## YOUR GOAL
Each line of the listing that includes the string "white" is to be identified and copied.

## RECORD SET
○ ○ ○
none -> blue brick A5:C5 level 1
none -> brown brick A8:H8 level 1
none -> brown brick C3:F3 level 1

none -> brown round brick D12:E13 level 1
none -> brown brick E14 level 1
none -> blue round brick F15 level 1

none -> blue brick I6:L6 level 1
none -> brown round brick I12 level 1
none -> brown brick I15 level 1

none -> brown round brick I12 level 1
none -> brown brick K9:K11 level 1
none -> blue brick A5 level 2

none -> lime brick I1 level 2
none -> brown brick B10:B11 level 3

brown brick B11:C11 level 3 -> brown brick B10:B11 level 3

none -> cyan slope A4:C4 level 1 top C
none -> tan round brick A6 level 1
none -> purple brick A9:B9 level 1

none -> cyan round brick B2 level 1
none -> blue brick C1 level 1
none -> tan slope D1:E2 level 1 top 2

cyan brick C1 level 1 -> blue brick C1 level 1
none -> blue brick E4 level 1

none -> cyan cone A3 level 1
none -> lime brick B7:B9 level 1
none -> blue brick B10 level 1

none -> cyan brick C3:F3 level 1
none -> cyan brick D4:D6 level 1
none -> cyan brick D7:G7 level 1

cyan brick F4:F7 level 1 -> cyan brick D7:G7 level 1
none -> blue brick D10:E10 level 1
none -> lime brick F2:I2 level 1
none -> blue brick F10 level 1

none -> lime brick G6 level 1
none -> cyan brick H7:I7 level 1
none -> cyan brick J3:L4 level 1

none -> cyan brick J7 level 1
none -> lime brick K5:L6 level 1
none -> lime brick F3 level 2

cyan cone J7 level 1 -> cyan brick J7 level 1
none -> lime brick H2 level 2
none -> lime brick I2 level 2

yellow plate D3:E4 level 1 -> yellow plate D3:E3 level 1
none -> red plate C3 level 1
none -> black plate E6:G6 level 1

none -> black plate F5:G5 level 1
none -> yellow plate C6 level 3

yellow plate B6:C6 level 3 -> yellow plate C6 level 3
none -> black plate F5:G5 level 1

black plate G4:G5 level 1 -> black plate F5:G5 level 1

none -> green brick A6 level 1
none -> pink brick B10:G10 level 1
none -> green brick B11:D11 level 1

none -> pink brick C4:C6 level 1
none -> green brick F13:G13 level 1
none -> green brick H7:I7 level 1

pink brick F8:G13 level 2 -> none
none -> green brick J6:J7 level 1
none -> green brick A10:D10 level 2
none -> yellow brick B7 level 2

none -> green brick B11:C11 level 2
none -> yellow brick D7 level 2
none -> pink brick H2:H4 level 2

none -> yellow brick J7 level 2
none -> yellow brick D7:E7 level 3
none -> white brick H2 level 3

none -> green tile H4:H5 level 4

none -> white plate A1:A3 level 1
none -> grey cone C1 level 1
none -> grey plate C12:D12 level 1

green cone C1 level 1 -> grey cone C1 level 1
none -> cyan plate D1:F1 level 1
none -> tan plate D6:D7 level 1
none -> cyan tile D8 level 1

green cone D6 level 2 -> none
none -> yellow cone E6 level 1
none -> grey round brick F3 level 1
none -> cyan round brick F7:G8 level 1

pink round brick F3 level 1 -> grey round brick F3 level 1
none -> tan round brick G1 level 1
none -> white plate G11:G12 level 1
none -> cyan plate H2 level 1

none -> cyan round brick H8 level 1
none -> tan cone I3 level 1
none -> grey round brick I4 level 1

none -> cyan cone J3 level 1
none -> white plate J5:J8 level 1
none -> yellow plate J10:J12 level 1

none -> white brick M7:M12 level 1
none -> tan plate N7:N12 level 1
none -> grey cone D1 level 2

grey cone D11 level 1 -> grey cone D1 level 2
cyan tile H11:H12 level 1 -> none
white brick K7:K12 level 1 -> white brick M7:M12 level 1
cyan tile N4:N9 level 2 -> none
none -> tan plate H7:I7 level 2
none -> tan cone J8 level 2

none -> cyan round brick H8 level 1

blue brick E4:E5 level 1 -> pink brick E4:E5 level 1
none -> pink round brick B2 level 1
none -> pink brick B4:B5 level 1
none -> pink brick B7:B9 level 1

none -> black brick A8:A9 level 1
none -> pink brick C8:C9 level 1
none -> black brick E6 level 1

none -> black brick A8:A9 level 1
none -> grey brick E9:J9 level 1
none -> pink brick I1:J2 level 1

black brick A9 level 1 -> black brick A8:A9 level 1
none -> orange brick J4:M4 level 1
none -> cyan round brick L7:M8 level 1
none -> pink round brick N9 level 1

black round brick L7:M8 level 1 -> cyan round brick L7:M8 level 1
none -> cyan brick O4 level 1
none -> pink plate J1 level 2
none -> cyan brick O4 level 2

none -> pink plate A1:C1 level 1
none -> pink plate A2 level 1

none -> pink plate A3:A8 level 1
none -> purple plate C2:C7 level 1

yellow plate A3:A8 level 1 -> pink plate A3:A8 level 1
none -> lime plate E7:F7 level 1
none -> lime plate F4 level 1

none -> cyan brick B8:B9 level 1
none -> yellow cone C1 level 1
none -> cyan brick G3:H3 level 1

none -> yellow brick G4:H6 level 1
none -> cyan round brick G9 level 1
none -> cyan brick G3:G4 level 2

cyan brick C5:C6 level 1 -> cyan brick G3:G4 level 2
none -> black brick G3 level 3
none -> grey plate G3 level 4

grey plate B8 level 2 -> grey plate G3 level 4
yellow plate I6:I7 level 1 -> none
○ ○ ○
## WRITTEN RESPONSE
none -> white brick H2 level 3
none -> white plate A1:A3 level 1
none -> white plate G11:G12 level 1
none -> white plate J5:J8 level 1
none -> white brick M7:M12 level 1
white brick K7:K12 level 1 -> white brick M7:M12 level 1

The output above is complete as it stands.